*SUPPLIED MATERIAL*:
════════════════

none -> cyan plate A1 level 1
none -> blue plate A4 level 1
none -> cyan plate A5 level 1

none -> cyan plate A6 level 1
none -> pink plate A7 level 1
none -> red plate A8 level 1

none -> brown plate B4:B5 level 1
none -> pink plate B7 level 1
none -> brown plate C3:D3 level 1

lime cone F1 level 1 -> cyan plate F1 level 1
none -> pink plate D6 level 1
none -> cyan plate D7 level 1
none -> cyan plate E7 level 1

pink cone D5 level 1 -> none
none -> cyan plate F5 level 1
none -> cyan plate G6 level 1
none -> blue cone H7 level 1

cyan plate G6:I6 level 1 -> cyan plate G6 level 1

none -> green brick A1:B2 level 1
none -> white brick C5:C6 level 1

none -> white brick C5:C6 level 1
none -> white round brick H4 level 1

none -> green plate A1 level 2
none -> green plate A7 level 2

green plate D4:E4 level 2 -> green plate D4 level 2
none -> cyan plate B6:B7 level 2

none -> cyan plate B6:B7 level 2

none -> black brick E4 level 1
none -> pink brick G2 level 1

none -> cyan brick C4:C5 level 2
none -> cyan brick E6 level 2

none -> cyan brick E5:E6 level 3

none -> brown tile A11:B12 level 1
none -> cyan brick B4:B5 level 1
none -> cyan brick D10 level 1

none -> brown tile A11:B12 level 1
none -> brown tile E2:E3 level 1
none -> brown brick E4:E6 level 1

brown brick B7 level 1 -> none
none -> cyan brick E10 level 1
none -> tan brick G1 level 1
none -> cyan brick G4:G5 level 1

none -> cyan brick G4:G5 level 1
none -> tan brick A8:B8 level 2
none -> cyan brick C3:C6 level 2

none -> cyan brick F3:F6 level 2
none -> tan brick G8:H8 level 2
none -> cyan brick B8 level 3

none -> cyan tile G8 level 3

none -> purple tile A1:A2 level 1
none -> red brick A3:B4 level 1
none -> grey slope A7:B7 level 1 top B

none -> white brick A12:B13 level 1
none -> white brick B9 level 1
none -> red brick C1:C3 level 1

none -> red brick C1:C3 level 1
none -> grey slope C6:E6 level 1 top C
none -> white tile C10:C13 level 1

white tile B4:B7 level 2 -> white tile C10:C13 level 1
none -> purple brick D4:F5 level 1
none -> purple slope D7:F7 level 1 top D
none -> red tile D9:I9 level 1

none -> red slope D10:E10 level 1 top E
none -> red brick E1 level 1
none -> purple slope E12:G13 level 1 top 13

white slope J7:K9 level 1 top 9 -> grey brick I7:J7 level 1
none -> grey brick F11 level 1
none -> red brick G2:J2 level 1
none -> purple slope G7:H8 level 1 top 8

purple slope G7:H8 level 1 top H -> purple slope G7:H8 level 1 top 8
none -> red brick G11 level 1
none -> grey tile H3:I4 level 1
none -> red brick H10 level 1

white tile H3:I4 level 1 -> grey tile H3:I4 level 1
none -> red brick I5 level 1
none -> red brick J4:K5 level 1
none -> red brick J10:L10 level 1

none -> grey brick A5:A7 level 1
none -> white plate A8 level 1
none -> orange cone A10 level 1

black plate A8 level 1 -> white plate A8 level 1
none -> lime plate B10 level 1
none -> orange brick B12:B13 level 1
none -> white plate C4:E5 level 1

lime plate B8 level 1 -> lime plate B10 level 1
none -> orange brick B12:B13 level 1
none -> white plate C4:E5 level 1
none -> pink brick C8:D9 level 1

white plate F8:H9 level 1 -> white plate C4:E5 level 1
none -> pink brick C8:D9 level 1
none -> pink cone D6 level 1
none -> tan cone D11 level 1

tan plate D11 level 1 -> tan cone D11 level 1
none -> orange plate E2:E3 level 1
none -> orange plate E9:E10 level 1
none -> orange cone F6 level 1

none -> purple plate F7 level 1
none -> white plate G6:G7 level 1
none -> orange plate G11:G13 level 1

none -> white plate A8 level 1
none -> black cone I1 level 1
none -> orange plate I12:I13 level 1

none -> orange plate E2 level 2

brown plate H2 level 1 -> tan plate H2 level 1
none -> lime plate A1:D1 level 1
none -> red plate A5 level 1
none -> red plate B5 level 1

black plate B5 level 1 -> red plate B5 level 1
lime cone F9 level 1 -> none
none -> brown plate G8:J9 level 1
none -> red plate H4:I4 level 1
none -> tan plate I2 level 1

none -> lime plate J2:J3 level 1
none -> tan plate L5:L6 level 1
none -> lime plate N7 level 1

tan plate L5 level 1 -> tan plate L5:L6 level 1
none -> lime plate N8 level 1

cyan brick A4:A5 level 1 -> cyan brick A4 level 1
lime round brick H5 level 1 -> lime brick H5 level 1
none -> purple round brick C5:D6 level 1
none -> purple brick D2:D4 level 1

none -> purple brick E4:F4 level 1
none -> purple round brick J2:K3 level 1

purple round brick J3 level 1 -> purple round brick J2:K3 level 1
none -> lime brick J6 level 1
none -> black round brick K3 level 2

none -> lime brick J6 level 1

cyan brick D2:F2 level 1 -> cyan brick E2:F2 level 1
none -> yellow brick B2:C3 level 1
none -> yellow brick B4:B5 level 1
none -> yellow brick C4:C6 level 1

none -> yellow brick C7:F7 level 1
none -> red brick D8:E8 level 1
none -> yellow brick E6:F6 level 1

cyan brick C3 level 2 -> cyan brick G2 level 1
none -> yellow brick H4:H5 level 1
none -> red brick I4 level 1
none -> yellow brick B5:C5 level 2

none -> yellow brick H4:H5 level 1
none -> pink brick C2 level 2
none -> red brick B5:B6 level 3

════════════════

*PROMPT*: Go through the records and copy all of them exactly.

*OUTPUT FOR THIS TASK*:
none -> cyan plate A1 level 1
none -> blue plate A4 level 1
none -> cyan plate A5 level 1

none -> cyan plate A6 level 1
none -> pink plate A7 level 1
none -> red plate A8 level 1

none -> brown plate B4:B5 level 1
none -> pink plate B7 level 1
none -> brown plate C3:D3 level 1

lime cone F1 level 1 -> cyan plate F1 level 1
none -> pink plate D6 level 1
none -> cyan plate D7 level 1
none -> cyan plate E7 level 1

pink cone D5 level 1 -> none
none -> cyan plate F5 level 1
none -> cyan plate G6 level 1
none -> blue cone H7 level 1

cyan plate G6:I6 level 1 -> cyan plate G6 level 1

none -> green brick A1:B2 level 1
none -> white brick C5:C6 level 1

none -> white brick C5:C6 level 1
none -> white round brick H4 level 1

none -> green plate A1 level 2
none -> green plate A7 level 2

green plate D4:E4 level 2 -> green plate D4 level 2
none -> cyan plate B6:B7 level 2

none -> cyan plate B6:B7 level 2

none -> black brick E4 level 1
none -> pink brick G2 level 1

none -> cyan brick C4:C5 level 2
none -> cyan brick E6 level 2

none -> cyan brick E5:E6 level 3

none -> brown tile A11:B12 level 1
none -> cyan brick B4:B5 level 1
none -> cyan brick D10 level 1

none -> brown tile A11:B12 level 1
none -> brown tile E2:E3 level 1
none -> brown brick E4:E6 level 1

brown brick B7 level 1 -> none
none -> cyan brick E10 level 1
none -> tan brick G1 level 1
none -> cyan brick G4:G5 level 1

none -> cyan brick G4:G5 level 1
none -> tan brick A8:B8 level 2
none -> cyan brick C3:C6 level 2

none -> cyan brick F3:F6 level 2
none -> tan brick G8:H8 level 2
none -> cyan brick B8 level 3

none -> cyan tile G8 level 3

none -> purple tile A1:A2 level 1
none -> red brick A3:B4 level 1
none -> grey slope A7:B7 level 1 top B

none -> white brick A12:B13 level 1
none -> white brick B9 level 1
none -> red brick C1:C3 level 1

none -> red brick C1:C3 level 1
none -> grey slope C6:E6 level 1 top C
none -> white tile C10:C13 level 1

white tile B4:B7 level 2 -> white tile C10:C13 level 1
none -> purple brick D4:F5 level 1
none -> purple slope D7:F7 level 1 top D
none -> red tile D9:I9 level 1

none -> red slope D10:E10 level 1 top E
none -> red brick E1 level 1
none -> purple slope E12:G13 level 1 top 13

white slope J7:K9 level 1 top 9 -> grey brick I7:J7 level 1
none -> grey brick F11 level 1
none -> red brick G2:J2 level 1
none -> purple slope G7:H8 level 1 top 8

purple slope G7:H8 level 1 top H -> purple slope G7:H8 level 1 top 8
none -> red brick G11 level 1
none -> grey tile H3:I4 level 1
none -> red brick H10 level 1

white tile H3:I4 level 1 -> grey tile H3:I4 level 1
none -> red brick I5 level 1
none -> red brick J4:K5 level 1
none -> red brick J10:L10 level 1

none -> grey brick A5:A7 level 1
none -> white plate A8 level 1
none -> orange cone A10 level 1

black plate A8 level 1 -> white plate A8 level 1
none -> lime plate B10 level 1
none -> orange brick B12:B13 level 1
none -> white plate C4:E5 level 1

lime plate B8 level 1 -> lime plate B10 level 1
none -> orange brick B12:B13 level 1
none -> white plate C4:E5 level 1
none -> pink brick C8:D9 level 1

white plate F8:H9 level 1 -> white plate C4:E5 level 1
none -> pink brick C8:D9 level 1
none -> pink cone D6 level 1
none -> tan cone D11 level 1

tan plate D11 level 1 -> tan cone D11 level 1
none -> orange plate E2:E3 level 1
none -> orange plate E9:E10 level 1
none -> orange cone F6 level 1

none -> purple plate F7 level 1
none -> white plate G6:G7 level 1
none -> orange plate G11:G13 level 1

none -> white plate A8 level 1
none -> black cone I1 level 1
none -> orange plate I12:I13 level 1

none -> orange plate E2 level 2

brown plate H2 level 1 -> tan plate H2 level 1
none -> lime plate A1:D1 level 1
none -> red plate A5 level 1
none -> red plate B5 level 1

black plate B5 level 1 -> red plate B5 level 1
lime cone F9 level 1 -> none
none -> brown plate G8:J9 level 1
none -> red plate H4:I4 level 1
none -> tan plate I2 level 1

none -> lime plate J2:J3 level 1
none -> tan plate L5:L6 level 1
none -> lime plate N7 level 1

tan plate L5 level 1 -> tan plate L5:L6 level 1
none -> lime plate N8 level 1

cyan brick A4:A5 level 1 -> cyan brick A4 level 1
lime round brick H5 level 1 -> lime brick H5 level 1
none -> purple round brick C5:D6 level 1
none -> purple brick D2:D4 level 1

none -> purple brick E4:F4 level 1
none -> purple round brick J2:K3 level 1

purple round brick J3 level 1 -> purple round brick J2:K3 level 1
none -> lime brick J6 level 1
none -> black round brick K3 level 2

none -> lime brick J6 level 1

cyan brick D2:F2 level 1 -> cyan brick E2:F2 level 1
none -> yellow brick B2:C3 level 1
none -> yellow brick B4:B5 level 1
none -> yellow brick C4:C6 level 1

none -> yellow brick C7:F7 level 1
none -> red brick D8:E8 level 1
none -> yellow brick E6:F6 level 1

cyan brick C3 level 2 -> cyan brick G2 level 1
none -> yellow brick H4:H5 level 1
none -> red brick I4 level 1
none -> yellow brick B5:C5 level 2

none -> yellow brick H4:H5 level 1
none -> pink brick C2 level 2
none -> red brick B5:B6 level 3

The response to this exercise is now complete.